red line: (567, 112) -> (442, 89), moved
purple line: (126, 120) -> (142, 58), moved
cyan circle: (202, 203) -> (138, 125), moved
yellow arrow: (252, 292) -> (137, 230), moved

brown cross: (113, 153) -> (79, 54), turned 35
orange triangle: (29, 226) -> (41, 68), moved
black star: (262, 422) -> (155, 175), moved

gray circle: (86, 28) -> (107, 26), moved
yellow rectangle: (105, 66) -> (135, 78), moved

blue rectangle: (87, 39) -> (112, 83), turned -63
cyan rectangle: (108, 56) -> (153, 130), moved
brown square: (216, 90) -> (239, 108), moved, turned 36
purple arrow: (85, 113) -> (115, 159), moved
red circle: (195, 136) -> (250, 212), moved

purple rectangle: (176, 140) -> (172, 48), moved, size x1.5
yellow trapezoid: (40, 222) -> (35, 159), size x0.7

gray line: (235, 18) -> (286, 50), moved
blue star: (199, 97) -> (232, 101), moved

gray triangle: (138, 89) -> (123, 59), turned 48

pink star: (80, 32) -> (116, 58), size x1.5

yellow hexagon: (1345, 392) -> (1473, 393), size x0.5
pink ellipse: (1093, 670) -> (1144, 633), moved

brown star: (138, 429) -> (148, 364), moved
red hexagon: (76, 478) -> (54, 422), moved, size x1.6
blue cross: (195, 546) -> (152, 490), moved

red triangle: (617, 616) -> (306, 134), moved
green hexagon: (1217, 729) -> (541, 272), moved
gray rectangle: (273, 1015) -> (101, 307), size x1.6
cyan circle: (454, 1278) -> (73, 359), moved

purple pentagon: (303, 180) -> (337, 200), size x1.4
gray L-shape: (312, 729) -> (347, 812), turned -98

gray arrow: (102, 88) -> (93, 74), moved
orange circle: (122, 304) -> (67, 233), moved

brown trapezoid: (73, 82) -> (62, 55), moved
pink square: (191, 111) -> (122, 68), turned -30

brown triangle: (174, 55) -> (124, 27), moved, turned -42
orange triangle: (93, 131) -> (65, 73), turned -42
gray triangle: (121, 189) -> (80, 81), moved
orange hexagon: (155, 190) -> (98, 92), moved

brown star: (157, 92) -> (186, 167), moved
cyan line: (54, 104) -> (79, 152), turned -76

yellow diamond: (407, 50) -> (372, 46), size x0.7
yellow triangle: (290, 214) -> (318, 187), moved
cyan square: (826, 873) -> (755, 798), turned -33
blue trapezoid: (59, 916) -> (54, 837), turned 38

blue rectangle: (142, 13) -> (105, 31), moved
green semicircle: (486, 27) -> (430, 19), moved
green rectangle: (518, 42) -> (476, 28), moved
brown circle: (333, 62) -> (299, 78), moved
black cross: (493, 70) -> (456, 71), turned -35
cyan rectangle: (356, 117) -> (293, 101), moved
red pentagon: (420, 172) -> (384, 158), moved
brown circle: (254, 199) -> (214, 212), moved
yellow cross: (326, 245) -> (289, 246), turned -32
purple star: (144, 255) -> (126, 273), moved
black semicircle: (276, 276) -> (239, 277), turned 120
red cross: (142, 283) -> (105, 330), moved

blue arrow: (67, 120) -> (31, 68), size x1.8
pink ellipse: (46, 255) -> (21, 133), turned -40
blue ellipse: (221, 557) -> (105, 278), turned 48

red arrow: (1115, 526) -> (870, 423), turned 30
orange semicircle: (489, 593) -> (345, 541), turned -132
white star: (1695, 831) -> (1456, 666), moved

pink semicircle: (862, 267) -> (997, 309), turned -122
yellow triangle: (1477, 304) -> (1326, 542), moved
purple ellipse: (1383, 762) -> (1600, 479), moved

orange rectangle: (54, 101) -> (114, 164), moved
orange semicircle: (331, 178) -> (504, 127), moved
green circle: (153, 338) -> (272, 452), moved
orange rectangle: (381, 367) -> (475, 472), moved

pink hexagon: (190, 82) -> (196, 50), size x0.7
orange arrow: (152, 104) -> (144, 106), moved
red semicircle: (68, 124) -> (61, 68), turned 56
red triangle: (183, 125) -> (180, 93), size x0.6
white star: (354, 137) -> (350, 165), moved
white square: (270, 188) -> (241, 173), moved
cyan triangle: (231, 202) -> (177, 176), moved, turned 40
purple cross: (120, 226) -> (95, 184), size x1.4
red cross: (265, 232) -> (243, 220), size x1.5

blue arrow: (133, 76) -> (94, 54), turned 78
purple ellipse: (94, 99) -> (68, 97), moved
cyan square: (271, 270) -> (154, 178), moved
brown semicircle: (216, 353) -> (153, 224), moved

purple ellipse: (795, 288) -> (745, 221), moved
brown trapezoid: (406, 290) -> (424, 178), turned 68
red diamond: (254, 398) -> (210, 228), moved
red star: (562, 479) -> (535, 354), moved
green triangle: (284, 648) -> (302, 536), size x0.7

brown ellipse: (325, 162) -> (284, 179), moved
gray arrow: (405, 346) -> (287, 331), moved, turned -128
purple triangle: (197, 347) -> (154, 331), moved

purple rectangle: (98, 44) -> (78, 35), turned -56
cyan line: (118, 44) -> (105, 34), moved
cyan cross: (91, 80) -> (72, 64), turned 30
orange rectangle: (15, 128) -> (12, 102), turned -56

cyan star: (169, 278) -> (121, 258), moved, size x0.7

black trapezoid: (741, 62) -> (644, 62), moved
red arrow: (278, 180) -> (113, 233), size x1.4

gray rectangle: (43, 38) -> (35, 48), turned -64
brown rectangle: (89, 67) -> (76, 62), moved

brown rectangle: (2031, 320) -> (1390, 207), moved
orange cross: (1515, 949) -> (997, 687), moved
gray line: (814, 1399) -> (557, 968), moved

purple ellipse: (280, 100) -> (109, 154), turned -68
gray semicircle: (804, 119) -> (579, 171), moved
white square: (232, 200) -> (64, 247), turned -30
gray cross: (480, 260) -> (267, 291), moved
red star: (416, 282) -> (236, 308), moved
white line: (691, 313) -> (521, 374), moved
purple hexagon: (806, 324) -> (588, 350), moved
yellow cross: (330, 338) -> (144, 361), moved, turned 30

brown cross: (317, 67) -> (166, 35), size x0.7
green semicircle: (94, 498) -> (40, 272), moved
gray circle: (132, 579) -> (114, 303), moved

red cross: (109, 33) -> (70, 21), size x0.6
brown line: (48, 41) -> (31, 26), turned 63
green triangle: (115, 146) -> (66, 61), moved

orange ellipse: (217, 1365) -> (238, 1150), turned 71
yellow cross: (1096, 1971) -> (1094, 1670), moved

****************

* EXERCISE DESCRIPTION *
Exactly as they appear, retype the lines from the start of the records through the line containing "purple rectangle: (176, 140)".

* SOLUTION TO THIS TASK *
red line: (567, 112) -> (442, 89), moved
purple line: (126, 120) -> (142, 58), moved
cyan circle: (202, 203) -> (138, 125), moved
yellow arrow: (252, 292) -> (137, 230), moved

brown cross: (113, 153) -> (79, 54), turned 35
orange triangle: (29, 226) -> (41, 68), moved
black star: (262, 422) -> (155, 175), moved

gray circle: (86, 28) -> (107, 26), moved
yellow rectangle: (105, 66) -> (135, 78), moved

blue rectangle: (87, 39) -> (112, 83), turned -63
cyan rectangle: (108, 56) -> (153, 130), moved
brown square: (216, 90) -> (239, 108), moved, turned 36
purple arrow: (85, 113) -> (115, 159), moved
red circle: (195, 136) -> (250, 212), moved

purple rectangle: (176, 140) -> (172, 48), moved, size x1.5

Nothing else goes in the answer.